BEGIN DATA BLOCK

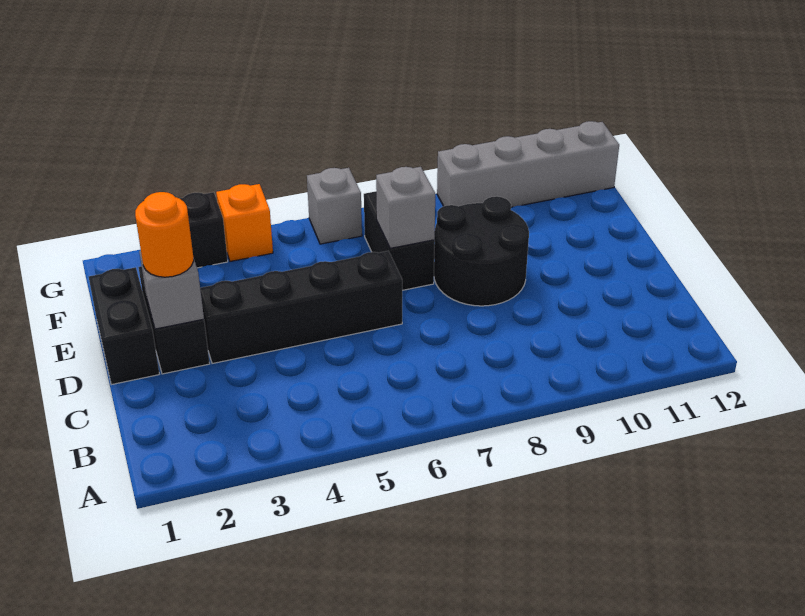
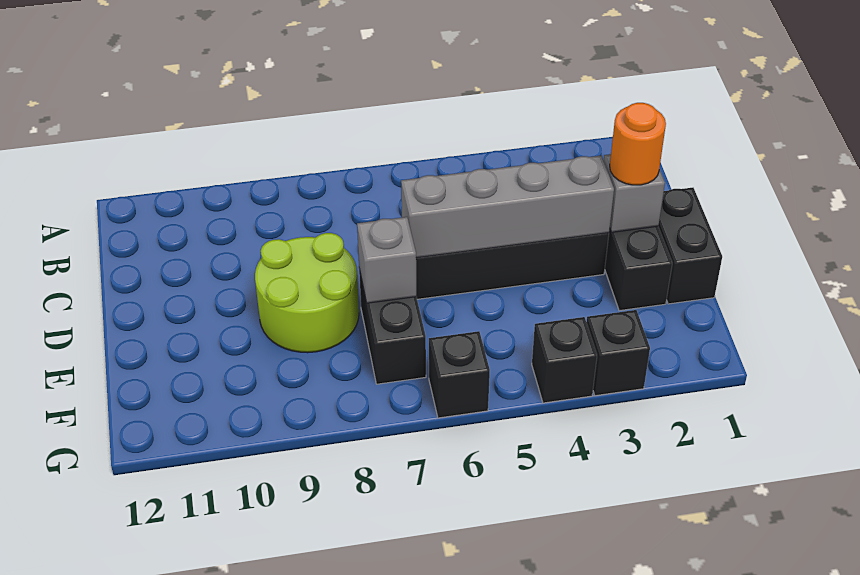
black round brick D8:E9 level 1 -> lime round brick D8:E9 level 1
orange brick G4 level 1 -> black brick G4 level 1
grey brick G6 level 1 -> black brick G6 level 1
grey brick G9:G12 level 1 -> grey brick D3:D6 level 2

END DATA BLOCK

DIRECTIONS FOR THIS TASK: Which lines in the listing above hold the word "grey"? Show each of them.

PROBLEM SOLUTION:
grey brick G6 level 1 -> black brick G6 level 1
grey brick G9:G12 level 1 -> grey brick D3:D6 level 2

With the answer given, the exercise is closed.